## Job
Show every line in the material below that contains the word "counterclockwise", copying each line in full. Case counts.
──────── Records supplied ────────
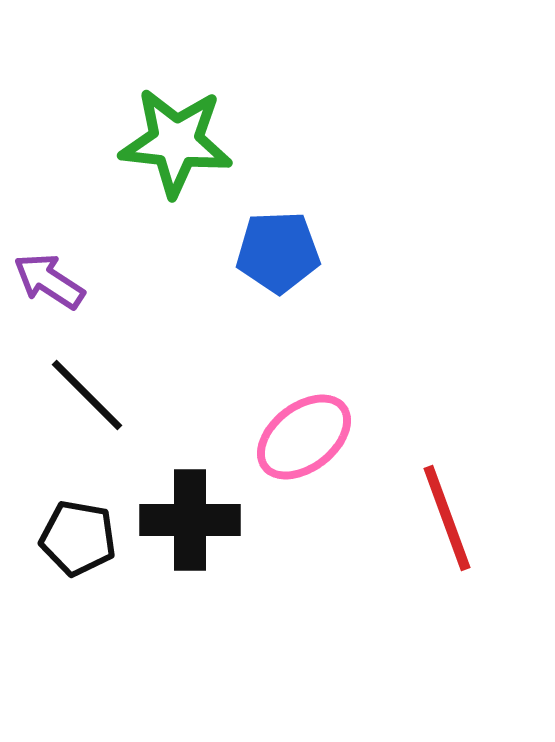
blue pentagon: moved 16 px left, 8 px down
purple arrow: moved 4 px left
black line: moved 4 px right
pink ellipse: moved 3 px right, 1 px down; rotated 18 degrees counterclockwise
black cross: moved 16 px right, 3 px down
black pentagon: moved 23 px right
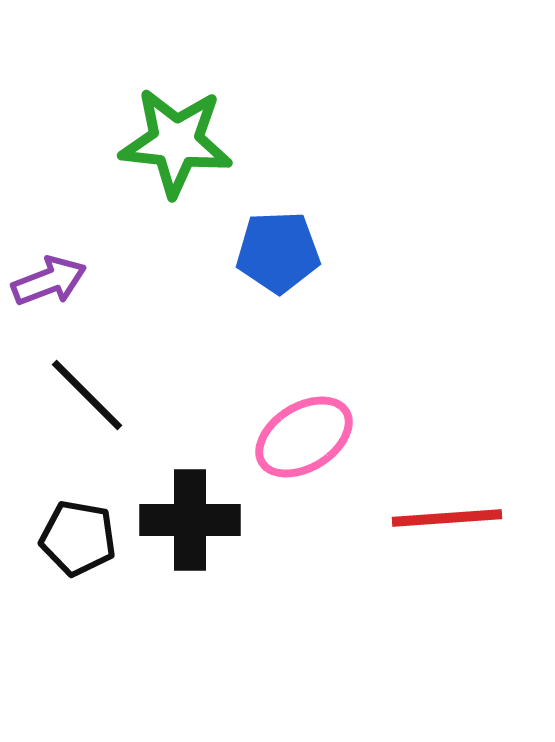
purple arrow: rotated 126 degrees clockwise
pink ellipse: rotated 6 degrees clockwise
red line: rotated 74 degrees counterclockwise
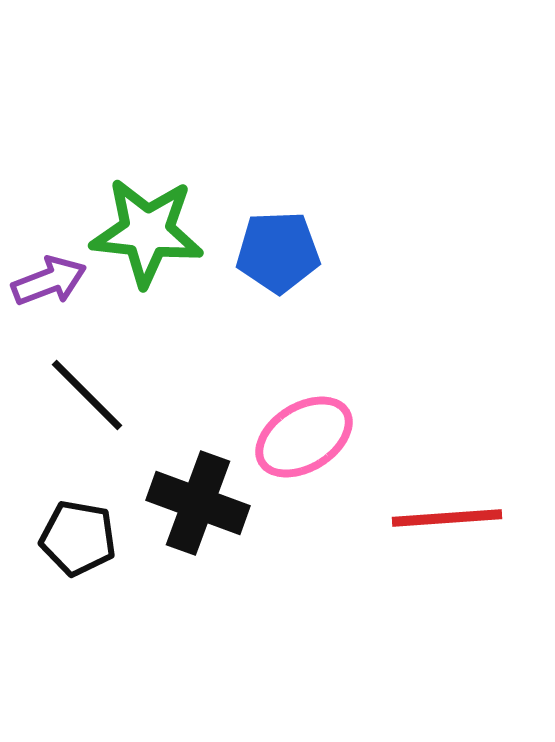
green star: moved 29 px left, 90 px down
black cross: moved 8 px right, 17 px up; rotated 20 degrees clockwise
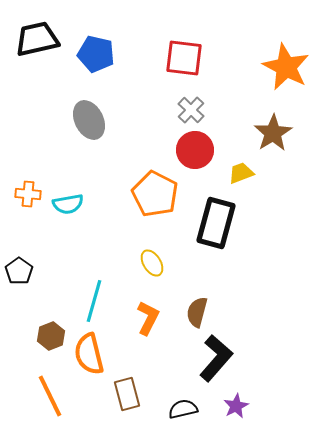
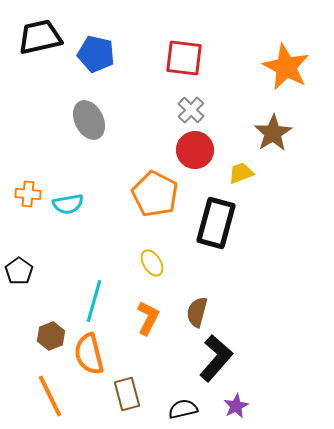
black trapezoid: moved 3 px right, 2 px up
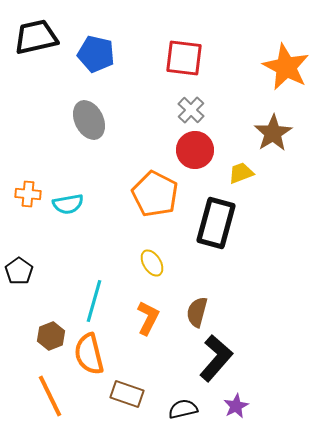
black trapezoid: moved 4 px left
brown rectangle: rotated 56 degrees counterclockwise
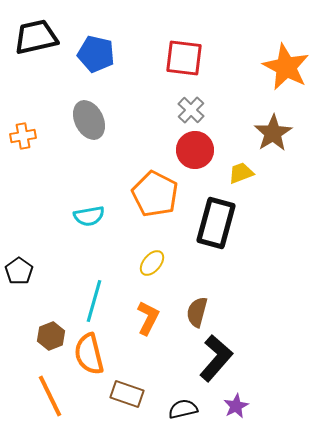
orange cross: moved 5 px left, 58 px up; rotated 15 degrees counterclockwise
cyan semicircle: moved 21 px right, 12 px down
yellow ellipse: rotated 72 degrees clockwise
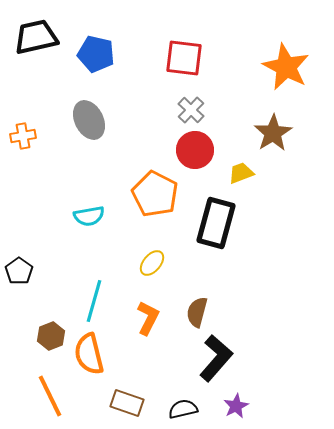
brown rectangle: moved 9 px down
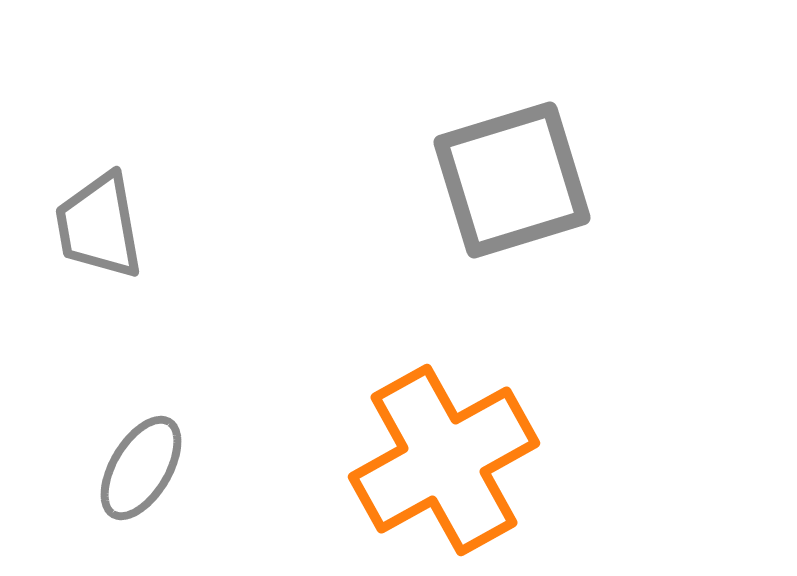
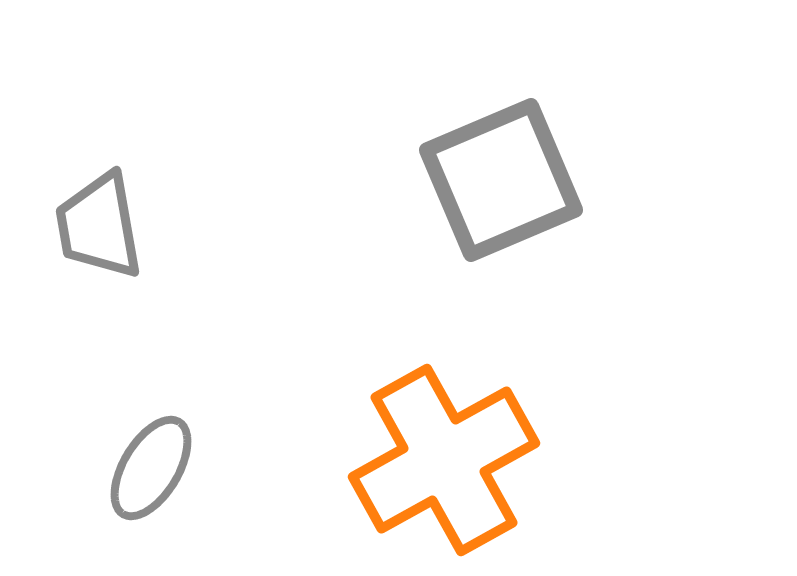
gray square: moved 11 px left; rotated 6 degrees counterclockwise
gray ellipse: moved 10 px right
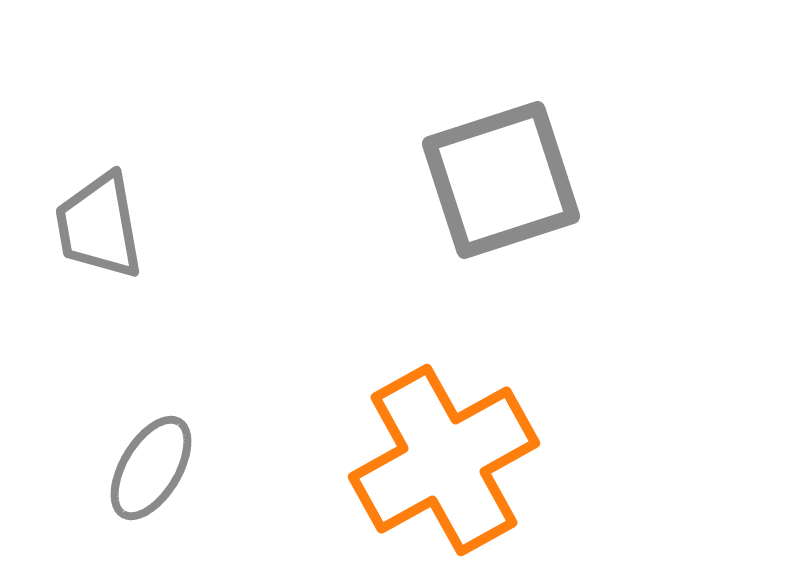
gray square: rotated 5 degrees clockwise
────────
## Task result
pink ellipse: moved 3 px right, 1 px down; rotated 18 degrees counterclockwise
red line: rotated 74 degrees counterclockwise
brown rectangle: rotated 56 degrees counterclockwise
orange cross: moved 5 px left, 58 px up; rotated 15 degrees counterclockwise
gray square: moved 11 px left; rotated 6 degrees counterclockwise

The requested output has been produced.